═══ Input for this task

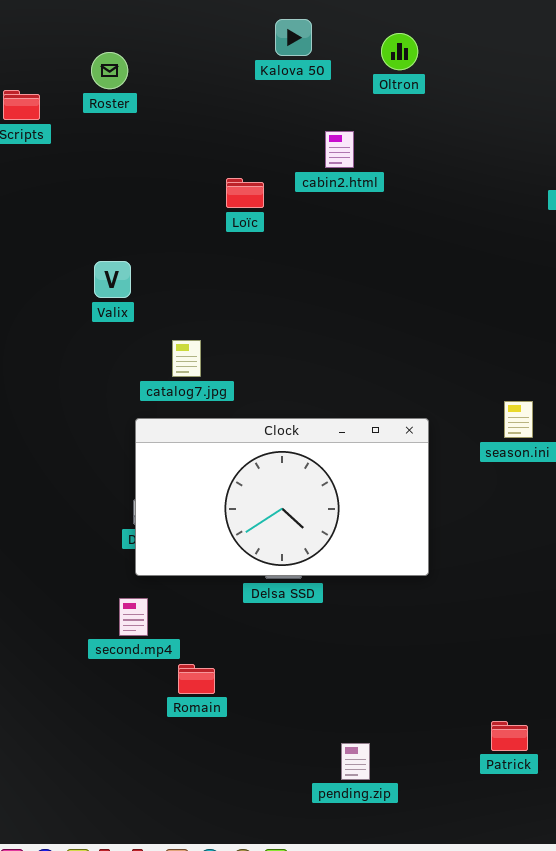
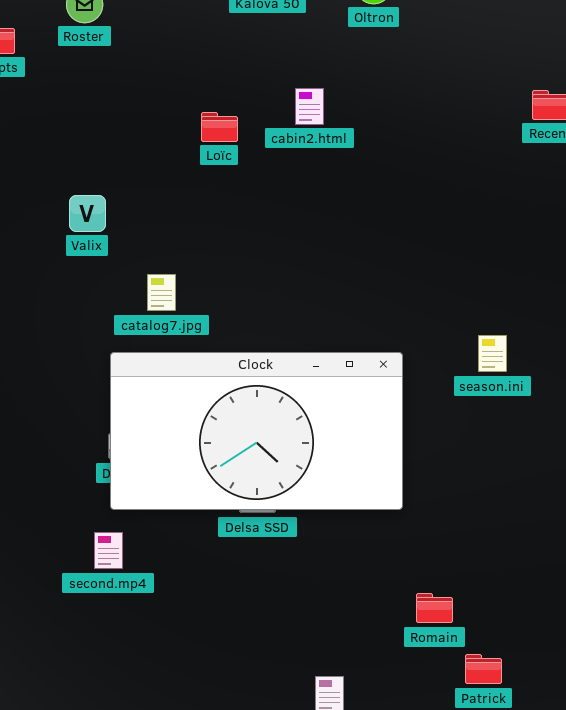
cabin2.html: [325,131,354,168] -> [295,88,324,125], moved
Romain: [178,664,215,694] -> [416,593,453,623], moved

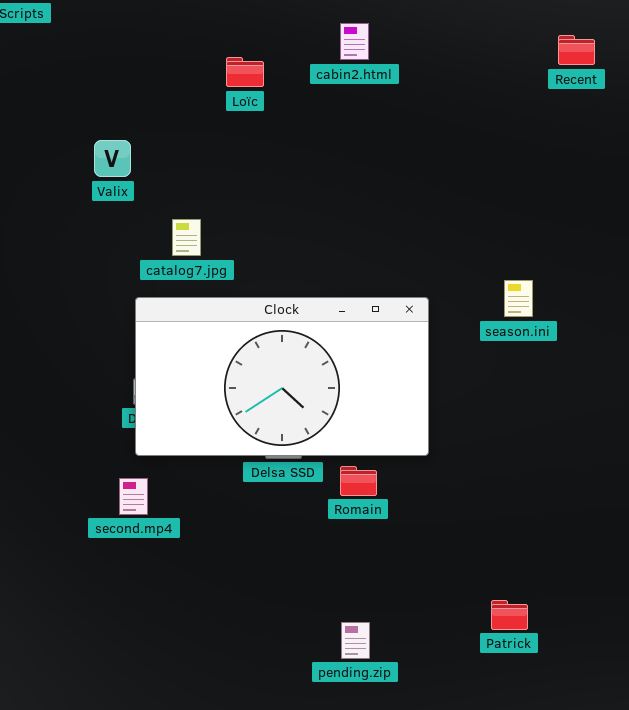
cabin2.html: [295,88,324,125] -> [340,23,369,60], moved
Romain: [416,593,453,623] -> [340,466,377,496], moved

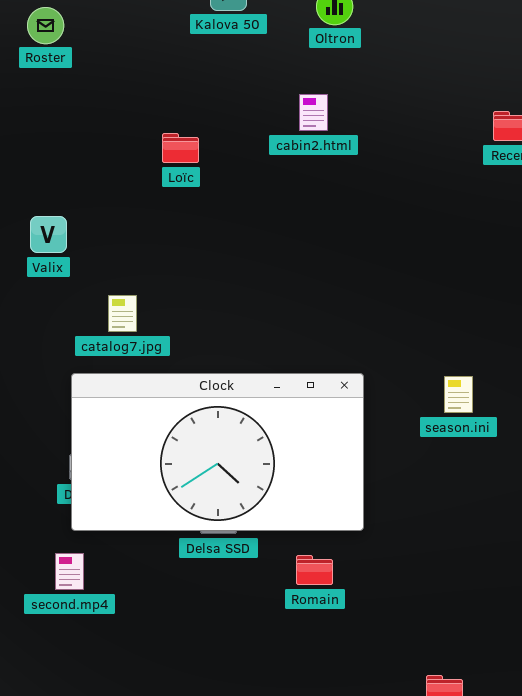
cabin2.html: [340,23,369,60] -> [299,94,328,131], moved
season.ini: [504,280,533,317] -> [444,376,473,413], moved
Romain: [340,466,377,496] -> [296,555,333,585], moved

══════

== Exercise goal ==
When you reach a picture in the records above, pass over it and transcribe the rest exactly.

== Output ==
cabin2.html: [325,131,354,168] -> [295,88,324,125], moved
Romain: [178,664,215,694] -> [416,593,453,623], moved

cabin2.html: [295,88,324,125] -> [340,23,369,60], moved
Romain: [416,593,453,623] -> [340,466,377,496], moved

cabin2.html: [340,23,369,60] -> [299,94,328,131], moved
season.ini: [504,280,533,317] -> [444,376,473,413], moved
Romain: [340,466,377,496] -> [296,555,333,585], moved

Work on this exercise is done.